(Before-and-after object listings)

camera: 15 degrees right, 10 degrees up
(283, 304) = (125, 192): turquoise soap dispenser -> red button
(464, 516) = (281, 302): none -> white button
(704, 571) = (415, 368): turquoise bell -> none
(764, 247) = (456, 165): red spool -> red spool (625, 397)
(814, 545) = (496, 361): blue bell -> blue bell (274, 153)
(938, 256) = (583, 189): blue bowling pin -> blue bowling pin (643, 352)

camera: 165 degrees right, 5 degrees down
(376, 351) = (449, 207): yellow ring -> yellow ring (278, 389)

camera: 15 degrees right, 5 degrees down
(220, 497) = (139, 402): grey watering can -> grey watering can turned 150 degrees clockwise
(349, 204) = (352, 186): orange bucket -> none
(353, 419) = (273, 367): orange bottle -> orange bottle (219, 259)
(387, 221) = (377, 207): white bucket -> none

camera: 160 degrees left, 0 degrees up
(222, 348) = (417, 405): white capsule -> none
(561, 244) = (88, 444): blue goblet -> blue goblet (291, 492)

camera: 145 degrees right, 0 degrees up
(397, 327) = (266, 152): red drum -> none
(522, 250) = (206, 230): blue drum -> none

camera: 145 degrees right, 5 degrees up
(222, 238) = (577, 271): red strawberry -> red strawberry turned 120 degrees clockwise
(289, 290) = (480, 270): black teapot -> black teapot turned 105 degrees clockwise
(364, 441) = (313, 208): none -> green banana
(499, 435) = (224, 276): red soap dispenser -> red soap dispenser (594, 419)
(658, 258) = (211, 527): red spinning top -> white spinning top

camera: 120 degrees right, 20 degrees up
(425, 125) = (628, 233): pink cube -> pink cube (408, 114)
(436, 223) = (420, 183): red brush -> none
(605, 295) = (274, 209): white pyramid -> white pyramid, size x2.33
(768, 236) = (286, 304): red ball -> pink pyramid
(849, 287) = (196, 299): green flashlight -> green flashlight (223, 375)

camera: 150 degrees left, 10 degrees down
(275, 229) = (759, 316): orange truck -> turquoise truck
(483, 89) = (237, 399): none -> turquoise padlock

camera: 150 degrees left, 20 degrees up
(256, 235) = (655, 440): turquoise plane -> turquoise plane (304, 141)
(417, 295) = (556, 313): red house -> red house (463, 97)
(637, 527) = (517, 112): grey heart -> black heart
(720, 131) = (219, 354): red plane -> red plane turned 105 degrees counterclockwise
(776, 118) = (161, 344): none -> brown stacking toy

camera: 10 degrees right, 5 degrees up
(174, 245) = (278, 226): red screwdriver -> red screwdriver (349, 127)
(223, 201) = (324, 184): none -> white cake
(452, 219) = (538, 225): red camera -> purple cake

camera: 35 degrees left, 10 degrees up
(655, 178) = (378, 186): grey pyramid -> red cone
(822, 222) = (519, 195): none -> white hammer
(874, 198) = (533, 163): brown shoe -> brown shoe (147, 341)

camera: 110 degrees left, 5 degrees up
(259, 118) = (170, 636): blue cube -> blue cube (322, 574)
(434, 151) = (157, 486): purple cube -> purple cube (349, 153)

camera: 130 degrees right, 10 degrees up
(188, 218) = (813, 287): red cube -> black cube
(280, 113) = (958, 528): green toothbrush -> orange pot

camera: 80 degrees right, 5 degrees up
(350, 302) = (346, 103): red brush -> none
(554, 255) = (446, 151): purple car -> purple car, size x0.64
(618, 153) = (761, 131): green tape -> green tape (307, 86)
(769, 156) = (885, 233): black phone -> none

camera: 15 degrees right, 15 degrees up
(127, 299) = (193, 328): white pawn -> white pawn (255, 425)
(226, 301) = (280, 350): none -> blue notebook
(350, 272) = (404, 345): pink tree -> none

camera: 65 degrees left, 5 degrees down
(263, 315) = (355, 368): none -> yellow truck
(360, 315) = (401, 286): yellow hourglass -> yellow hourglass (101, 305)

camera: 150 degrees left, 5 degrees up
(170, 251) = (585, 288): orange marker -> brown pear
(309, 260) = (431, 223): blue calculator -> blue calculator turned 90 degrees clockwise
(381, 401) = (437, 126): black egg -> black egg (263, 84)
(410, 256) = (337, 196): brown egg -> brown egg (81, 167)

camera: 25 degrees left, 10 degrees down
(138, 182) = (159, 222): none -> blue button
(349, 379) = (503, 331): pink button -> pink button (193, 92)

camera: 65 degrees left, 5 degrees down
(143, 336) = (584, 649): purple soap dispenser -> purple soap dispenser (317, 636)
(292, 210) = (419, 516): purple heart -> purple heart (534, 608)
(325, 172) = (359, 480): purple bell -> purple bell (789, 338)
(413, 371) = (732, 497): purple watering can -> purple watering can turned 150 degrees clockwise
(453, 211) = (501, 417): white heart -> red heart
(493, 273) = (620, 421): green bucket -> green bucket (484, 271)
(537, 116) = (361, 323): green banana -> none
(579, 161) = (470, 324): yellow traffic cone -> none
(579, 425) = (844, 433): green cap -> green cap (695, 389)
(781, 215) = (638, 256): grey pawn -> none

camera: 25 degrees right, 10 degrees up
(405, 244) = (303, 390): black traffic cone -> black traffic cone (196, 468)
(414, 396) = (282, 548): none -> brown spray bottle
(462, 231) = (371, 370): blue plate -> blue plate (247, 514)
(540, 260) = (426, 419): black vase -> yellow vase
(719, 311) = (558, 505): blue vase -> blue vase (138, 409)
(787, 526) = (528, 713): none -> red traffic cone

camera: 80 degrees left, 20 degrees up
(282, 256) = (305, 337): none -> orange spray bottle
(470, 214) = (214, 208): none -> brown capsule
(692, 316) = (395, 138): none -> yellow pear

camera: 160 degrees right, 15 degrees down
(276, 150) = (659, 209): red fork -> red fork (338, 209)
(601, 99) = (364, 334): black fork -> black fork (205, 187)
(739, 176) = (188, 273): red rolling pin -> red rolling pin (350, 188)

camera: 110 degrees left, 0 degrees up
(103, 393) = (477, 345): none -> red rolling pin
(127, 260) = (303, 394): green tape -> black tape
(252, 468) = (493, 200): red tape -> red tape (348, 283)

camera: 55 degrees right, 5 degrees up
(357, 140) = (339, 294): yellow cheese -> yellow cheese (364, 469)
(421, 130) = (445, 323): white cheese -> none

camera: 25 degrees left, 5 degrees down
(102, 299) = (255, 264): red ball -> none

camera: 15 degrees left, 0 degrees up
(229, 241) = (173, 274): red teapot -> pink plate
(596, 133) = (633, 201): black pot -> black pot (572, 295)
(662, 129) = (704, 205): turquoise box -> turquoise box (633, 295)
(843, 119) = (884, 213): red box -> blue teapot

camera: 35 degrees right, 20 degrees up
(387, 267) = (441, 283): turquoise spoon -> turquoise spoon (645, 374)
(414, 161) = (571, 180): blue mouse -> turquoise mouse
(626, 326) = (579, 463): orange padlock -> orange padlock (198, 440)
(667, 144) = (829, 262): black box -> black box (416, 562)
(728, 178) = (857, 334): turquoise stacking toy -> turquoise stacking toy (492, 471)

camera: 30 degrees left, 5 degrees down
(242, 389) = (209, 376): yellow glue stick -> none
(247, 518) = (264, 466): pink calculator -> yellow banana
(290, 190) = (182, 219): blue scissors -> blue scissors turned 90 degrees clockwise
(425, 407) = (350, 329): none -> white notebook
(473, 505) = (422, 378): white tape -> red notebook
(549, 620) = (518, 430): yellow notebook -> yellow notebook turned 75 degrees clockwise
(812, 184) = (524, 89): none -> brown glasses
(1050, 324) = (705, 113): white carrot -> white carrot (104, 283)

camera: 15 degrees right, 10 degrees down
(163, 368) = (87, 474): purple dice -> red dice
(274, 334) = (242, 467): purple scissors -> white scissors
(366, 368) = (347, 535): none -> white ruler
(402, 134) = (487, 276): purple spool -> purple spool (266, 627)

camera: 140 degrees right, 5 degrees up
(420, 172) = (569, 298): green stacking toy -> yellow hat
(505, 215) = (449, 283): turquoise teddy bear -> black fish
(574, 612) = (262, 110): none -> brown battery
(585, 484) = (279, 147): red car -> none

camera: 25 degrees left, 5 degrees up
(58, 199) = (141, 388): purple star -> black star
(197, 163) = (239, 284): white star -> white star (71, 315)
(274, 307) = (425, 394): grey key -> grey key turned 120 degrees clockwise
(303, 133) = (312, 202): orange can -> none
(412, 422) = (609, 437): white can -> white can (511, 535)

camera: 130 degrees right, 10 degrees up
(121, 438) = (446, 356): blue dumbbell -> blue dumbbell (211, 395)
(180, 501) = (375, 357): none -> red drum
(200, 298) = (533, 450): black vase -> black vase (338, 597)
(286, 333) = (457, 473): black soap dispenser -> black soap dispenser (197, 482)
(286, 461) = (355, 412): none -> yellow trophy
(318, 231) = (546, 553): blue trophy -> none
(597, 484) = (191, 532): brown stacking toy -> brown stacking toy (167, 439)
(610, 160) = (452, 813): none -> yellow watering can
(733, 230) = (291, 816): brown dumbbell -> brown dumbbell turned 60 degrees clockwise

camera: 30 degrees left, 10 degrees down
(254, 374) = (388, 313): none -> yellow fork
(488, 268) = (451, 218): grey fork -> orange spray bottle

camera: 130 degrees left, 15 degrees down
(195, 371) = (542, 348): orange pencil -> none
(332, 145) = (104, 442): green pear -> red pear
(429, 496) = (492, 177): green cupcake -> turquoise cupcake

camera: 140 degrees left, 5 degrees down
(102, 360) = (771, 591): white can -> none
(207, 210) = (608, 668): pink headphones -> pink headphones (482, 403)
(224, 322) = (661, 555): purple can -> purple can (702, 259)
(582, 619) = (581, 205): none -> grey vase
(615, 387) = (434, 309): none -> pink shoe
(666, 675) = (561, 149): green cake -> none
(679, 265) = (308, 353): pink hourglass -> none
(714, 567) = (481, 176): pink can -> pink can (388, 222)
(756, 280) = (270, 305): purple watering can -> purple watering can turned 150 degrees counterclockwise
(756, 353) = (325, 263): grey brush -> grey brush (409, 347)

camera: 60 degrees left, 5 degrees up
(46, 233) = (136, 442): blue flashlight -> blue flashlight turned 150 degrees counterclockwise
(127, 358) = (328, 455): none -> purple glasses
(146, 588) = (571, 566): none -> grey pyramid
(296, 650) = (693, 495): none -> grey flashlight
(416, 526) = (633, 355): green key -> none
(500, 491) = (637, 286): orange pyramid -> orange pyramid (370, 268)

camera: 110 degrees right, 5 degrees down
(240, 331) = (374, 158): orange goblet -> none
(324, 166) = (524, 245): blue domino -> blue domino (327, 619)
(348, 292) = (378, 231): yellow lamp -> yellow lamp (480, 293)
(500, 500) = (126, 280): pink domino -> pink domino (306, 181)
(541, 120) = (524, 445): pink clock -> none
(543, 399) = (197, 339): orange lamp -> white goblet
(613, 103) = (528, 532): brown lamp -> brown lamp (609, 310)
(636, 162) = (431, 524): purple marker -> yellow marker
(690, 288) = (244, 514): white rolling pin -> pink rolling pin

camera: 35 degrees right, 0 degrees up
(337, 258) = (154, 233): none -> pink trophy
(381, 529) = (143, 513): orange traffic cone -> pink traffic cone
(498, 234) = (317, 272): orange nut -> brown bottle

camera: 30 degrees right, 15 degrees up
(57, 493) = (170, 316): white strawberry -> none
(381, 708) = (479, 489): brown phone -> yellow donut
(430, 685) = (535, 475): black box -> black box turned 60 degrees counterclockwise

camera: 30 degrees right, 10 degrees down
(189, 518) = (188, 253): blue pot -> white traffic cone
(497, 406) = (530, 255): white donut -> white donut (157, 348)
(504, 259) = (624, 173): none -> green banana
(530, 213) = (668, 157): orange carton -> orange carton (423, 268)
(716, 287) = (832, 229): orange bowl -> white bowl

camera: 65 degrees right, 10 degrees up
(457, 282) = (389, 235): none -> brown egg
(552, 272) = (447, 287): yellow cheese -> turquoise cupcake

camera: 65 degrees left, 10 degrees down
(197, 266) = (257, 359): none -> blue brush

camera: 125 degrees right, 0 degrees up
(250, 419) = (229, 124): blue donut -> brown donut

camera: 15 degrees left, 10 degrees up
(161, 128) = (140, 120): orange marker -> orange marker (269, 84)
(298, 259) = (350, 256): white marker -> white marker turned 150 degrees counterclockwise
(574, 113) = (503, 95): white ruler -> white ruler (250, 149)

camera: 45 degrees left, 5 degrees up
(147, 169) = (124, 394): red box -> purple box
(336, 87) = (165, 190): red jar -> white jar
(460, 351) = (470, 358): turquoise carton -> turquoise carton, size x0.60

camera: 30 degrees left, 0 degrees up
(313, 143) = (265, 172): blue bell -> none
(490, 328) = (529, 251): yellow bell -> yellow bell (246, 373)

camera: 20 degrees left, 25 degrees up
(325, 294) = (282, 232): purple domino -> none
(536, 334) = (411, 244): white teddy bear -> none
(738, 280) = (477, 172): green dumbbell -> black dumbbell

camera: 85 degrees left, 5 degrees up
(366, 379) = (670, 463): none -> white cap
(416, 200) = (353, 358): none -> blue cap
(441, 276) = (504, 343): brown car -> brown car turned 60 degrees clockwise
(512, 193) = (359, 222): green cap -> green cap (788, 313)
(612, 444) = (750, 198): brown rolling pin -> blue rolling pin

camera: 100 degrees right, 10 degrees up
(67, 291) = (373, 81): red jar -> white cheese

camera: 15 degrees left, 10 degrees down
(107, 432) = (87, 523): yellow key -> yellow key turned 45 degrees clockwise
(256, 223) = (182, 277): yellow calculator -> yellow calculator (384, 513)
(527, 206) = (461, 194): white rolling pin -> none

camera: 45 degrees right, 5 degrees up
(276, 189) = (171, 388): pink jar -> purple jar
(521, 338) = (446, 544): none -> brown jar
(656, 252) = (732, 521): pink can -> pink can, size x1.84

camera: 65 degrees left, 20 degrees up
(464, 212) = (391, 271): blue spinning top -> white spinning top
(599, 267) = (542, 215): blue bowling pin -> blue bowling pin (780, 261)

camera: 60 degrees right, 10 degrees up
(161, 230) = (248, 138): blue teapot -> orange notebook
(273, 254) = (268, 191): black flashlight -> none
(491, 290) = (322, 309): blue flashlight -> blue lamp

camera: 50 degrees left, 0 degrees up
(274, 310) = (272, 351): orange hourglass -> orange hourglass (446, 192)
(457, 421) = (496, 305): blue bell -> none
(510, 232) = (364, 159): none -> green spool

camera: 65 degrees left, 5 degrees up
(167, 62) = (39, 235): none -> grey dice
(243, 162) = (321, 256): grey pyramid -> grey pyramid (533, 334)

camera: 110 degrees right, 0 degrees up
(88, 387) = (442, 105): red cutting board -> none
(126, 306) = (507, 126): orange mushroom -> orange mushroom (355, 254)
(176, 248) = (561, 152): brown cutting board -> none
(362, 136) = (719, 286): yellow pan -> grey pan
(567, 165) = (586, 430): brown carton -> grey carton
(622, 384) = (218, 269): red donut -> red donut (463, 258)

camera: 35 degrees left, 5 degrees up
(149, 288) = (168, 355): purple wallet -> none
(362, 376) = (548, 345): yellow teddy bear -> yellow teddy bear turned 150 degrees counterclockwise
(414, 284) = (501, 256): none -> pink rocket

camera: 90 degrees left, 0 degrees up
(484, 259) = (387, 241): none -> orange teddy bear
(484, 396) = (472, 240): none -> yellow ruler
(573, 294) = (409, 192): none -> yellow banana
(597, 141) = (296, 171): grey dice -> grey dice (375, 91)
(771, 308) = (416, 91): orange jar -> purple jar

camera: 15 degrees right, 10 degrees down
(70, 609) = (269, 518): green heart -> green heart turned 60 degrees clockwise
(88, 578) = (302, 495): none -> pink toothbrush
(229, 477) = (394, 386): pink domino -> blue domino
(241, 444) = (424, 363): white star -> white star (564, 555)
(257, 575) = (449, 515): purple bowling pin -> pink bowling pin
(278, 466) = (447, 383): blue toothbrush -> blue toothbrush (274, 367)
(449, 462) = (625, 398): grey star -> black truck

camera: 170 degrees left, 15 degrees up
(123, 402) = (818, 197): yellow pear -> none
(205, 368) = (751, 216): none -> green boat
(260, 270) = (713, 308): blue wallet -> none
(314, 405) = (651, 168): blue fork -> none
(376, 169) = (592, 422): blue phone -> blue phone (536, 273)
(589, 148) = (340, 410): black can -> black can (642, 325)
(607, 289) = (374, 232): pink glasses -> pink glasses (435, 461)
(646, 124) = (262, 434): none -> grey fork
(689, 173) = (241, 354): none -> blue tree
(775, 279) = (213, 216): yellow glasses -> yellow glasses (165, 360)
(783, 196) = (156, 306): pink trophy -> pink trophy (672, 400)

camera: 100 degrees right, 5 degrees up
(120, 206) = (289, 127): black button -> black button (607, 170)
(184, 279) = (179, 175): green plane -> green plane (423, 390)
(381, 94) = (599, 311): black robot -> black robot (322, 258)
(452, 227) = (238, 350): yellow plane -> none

§ **Work request**
Look above for the line holding "camera: 65 degrees left, 20 degrees up", then set down exactly that line and every line after it up to and including the line holding "(362, 136) = (719, 286): yellow", with nothing else.

§ **Result**
camera: 65 degrees left, 20 degrees up
(464, 212) = (391, 271): blue spinning top -> white spinning top
(599, 267) = (542, 215): blue bowling pin -> blue bowling pin (780, 261)

camera: 60 degrees right, 10 degrees up
(161, 230) = (248, 138): blue teapot -> orange notebook
(273, 254) = (268, 191): black flashlight -> none
(491, 290) = (322, 309): blue flashlight -> blue lamp

camera: 50 degrees left, 0 degrees up
(274, 310) = (272, 351): orange hourglass -> orange hourglass (446, 192)
(457, 421) = (496, 305): blue bell -> none
(510, 232) = (364, 159): none -> green spool

camera: 65 degrees left, 5 degrees up
(167, 62) = (39, 235): none -> grey dice
(243, 162) = (321, 256): grey pyramid -> grey pyramid (533, 334)

camera: 110 degrees right, 0 degrees up
(88, 387) = (442, 105): red cutting board -> none
(126, 306) = (507, 126): orange mushroom -> orange mushroom (355, 254)
(176, 248) = (561, 152): brown cutting board -> none
(362, 136) = (719, 286): yellow pan -> grey pan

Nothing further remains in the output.